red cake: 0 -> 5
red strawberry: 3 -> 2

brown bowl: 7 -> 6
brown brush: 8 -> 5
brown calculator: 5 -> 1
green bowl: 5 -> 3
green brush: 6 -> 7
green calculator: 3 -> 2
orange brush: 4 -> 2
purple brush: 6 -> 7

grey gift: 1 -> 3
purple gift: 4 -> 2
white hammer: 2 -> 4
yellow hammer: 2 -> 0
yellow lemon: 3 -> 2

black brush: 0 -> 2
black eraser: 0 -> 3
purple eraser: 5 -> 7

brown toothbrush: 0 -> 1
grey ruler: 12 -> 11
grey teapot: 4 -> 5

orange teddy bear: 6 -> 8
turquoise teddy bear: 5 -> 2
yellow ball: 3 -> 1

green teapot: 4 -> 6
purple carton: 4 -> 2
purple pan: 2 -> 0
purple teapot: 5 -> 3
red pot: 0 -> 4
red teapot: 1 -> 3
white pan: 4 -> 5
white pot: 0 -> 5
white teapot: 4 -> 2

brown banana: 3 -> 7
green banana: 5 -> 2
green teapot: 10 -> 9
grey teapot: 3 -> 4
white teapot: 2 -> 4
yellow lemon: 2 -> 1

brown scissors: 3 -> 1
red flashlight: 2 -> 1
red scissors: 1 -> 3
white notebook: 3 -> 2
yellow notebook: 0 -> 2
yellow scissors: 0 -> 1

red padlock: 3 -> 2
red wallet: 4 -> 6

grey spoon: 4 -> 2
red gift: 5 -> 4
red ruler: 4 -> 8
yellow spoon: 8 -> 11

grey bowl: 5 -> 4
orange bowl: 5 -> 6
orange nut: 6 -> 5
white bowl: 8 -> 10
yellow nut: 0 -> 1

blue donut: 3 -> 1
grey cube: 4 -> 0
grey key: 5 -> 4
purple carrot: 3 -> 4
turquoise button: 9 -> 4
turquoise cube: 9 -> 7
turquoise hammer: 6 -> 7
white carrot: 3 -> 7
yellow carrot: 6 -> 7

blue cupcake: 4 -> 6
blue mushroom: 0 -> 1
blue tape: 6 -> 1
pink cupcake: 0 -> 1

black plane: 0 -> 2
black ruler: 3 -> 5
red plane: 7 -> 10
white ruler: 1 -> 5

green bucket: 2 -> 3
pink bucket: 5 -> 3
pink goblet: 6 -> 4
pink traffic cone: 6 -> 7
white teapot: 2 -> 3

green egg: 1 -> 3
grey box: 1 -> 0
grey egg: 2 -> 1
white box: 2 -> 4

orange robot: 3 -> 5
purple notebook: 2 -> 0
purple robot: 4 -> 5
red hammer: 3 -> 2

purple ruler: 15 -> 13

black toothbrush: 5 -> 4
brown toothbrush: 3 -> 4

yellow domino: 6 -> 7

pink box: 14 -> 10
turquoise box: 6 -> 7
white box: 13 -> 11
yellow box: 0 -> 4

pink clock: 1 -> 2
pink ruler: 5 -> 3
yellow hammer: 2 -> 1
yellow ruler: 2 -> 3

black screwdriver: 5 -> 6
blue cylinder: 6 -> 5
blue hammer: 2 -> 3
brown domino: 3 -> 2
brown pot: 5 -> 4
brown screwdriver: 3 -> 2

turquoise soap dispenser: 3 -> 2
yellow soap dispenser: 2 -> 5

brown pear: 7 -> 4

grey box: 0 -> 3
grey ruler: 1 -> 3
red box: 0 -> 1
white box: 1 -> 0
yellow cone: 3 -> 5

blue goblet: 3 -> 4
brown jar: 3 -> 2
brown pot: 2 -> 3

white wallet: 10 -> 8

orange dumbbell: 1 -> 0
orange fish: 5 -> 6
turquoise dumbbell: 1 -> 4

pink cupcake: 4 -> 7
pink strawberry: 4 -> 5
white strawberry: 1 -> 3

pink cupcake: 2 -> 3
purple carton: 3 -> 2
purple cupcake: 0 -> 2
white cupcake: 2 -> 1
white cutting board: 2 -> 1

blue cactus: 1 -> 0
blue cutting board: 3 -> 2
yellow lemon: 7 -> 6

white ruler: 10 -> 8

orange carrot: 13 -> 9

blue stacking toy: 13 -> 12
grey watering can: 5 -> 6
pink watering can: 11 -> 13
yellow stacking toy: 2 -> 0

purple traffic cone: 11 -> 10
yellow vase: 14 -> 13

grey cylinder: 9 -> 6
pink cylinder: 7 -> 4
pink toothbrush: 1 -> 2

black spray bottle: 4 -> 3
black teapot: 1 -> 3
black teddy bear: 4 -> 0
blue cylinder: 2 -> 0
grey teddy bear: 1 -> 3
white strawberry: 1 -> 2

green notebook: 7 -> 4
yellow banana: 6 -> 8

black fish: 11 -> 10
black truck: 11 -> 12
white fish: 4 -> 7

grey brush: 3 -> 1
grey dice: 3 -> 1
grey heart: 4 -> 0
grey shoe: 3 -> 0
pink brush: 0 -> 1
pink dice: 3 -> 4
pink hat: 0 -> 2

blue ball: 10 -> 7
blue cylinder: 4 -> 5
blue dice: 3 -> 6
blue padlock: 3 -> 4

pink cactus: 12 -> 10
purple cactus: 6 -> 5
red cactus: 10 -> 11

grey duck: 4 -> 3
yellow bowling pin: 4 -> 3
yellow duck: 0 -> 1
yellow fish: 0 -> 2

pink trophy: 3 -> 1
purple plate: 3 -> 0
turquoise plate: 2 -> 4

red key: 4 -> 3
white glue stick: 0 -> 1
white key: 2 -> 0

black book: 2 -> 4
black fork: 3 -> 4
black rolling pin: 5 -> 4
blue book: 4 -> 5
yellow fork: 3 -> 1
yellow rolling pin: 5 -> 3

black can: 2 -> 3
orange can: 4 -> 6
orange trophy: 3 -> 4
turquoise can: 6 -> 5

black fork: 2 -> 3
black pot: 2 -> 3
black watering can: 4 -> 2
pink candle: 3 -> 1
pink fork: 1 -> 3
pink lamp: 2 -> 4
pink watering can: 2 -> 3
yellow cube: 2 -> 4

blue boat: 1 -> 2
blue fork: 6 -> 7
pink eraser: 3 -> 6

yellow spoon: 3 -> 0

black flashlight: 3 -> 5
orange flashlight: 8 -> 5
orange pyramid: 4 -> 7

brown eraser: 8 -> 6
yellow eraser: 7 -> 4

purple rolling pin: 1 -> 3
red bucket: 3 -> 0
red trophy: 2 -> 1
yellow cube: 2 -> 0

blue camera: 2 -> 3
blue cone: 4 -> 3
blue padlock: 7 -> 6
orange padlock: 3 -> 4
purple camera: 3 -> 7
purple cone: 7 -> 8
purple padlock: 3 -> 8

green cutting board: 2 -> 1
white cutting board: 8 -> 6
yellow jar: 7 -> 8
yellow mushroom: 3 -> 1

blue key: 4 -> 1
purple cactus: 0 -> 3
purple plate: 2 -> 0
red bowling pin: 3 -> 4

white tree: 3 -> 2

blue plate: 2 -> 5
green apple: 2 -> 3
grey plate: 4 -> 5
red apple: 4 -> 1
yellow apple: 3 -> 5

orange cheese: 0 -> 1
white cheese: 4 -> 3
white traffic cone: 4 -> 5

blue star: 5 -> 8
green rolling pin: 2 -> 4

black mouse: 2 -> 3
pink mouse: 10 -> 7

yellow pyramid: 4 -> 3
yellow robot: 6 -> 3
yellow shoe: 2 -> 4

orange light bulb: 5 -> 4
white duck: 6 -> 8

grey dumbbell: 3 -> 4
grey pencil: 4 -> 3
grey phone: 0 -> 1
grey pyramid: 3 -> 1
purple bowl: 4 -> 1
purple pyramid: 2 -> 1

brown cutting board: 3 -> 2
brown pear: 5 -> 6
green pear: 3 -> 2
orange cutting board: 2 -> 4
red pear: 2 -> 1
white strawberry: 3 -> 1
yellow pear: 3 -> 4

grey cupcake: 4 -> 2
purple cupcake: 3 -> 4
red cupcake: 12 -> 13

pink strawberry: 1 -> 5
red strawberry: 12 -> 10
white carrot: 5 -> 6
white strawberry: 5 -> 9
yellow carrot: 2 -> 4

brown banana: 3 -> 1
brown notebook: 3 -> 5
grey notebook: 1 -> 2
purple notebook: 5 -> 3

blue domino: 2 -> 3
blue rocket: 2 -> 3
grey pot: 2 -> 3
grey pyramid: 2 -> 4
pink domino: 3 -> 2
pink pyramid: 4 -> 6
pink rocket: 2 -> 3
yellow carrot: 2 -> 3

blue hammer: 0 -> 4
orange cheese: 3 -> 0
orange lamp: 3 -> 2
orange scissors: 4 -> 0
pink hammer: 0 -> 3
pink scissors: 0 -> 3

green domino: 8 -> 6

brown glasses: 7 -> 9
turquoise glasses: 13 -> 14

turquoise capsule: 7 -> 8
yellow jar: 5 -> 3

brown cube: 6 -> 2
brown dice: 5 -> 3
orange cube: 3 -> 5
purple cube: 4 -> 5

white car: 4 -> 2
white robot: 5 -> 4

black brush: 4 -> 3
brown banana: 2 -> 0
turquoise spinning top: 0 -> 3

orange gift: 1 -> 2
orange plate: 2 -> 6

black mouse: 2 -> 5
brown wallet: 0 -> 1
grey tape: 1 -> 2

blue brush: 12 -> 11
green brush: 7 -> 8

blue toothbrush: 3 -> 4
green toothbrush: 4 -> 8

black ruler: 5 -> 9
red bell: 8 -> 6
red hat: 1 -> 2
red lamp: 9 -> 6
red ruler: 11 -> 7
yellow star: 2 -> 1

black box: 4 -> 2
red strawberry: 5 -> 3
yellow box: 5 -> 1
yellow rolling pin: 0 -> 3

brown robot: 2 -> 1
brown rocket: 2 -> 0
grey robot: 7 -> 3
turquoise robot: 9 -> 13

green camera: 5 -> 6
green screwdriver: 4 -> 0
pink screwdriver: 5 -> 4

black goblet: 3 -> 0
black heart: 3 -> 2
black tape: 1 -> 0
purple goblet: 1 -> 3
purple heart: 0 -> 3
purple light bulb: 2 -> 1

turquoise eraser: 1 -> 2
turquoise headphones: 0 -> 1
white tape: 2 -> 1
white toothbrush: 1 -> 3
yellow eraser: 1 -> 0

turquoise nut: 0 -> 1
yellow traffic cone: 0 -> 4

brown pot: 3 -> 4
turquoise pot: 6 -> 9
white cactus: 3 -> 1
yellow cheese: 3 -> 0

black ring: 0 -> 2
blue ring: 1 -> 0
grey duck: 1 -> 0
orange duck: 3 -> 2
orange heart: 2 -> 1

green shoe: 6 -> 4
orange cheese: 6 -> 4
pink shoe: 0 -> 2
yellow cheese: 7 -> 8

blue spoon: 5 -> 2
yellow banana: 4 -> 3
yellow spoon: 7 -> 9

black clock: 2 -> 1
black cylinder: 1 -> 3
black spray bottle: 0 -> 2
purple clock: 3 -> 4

* [Exercise objective] What is needed is every line of the records above that contains the word "domino".

* [Solution]
yellow domino: 6 -> 7
brown domino: 3 -> 2
blue domino: 2 -> 3
pink domino: 3 -> 2
green domino: 8 -> 6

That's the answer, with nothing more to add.